-- START OF Stored records --

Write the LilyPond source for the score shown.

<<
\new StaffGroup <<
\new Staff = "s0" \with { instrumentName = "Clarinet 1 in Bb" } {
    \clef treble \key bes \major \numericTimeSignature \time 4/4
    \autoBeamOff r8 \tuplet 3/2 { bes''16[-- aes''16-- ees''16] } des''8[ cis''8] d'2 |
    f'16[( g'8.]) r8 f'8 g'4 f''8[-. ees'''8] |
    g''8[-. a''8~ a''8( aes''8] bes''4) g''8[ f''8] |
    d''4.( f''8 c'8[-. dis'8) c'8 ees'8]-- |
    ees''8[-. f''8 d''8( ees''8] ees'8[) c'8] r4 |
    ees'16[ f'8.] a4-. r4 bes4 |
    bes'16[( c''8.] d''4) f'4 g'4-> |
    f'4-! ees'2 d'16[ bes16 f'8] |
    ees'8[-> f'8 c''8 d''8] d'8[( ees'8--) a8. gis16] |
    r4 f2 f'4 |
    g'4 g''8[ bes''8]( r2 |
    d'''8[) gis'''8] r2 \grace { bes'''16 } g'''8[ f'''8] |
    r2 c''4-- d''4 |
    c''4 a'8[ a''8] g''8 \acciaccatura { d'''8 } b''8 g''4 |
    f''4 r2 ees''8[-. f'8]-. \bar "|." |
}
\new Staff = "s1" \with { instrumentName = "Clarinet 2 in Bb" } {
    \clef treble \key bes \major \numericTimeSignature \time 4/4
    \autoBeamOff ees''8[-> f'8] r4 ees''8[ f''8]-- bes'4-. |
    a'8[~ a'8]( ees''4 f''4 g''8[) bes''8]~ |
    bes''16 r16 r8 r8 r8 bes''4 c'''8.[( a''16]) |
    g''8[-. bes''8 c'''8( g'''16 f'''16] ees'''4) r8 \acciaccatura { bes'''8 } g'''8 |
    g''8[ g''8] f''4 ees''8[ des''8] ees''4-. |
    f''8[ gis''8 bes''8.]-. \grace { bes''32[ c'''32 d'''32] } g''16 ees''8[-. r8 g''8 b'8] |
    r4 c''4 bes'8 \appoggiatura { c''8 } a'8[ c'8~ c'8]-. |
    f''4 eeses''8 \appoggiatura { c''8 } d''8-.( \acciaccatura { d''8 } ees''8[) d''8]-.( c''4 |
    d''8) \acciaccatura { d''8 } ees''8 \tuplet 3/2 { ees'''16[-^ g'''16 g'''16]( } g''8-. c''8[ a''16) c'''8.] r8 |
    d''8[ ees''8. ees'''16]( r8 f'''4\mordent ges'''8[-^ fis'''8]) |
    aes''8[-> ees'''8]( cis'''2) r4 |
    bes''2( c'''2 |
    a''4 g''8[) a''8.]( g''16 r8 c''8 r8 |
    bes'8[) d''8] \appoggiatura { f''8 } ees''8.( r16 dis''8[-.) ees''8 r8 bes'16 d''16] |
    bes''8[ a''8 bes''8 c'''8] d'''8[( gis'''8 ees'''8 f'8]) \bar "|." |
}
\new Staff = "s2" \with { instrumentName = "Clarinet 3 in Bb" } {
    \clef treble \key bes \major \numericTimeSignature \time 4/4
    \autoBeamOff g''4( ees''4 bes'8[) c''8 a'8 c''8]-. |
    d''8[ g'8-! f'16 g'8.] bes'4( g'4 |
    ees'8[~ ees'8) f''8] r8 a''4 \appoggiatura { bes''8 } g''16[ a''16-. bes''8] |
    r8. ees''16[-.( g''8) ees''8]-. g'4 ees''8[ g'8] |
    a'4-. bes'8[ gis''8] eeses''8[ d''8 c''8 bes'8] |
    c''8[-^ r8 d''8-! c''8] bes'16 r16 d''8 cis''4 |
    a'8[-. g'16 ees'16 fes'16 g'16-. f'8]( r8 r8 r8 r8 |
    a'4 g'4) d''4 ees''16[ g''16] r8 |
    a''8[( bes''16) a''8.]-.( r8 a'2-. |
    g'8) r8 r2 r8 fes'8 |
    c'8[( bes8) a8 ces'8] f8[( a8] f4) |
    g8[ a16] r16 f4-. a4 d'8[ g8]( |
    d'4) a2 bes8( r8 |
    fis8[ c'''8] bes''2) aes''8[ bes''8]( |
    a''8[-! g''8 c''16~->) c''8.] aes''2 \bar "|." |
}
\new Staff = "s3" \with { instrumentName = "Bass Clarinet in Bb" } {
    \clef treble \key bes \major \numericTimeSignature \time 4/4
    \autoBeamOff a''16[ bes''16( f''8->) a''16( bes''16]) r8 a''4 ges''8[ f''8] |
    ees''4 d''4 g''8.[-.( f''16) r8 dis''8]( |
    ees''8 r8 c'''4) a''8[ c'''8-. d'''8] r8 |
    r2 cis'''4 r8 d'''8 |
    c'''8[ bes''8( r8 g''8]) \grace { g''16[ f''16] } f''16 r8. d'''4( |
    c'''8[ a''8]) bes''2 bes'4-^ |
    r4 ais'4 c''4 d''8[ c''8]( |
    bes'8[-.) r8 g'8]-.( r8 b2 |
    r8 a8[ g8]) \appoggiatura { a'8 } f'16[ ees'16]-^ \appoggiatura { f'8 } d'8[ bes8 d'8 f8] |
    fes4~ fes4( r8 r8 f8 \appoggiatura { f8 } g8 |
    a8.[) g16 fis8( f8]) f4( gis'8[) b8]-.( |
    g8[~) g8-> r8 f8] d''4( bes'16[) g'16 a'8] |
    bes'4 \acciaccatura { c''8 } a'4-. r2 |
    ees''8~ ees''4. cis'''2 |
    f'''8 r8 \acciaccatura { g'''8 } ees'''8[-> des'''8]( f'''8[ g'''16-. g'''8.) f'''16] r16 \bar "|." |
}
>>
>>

-- END OF Stored records --

> _The task_: Report how many lines of the data above contain the string "grace", treating uppercase and lowercase as distinct. Give only the number.

> _Solution below_: 3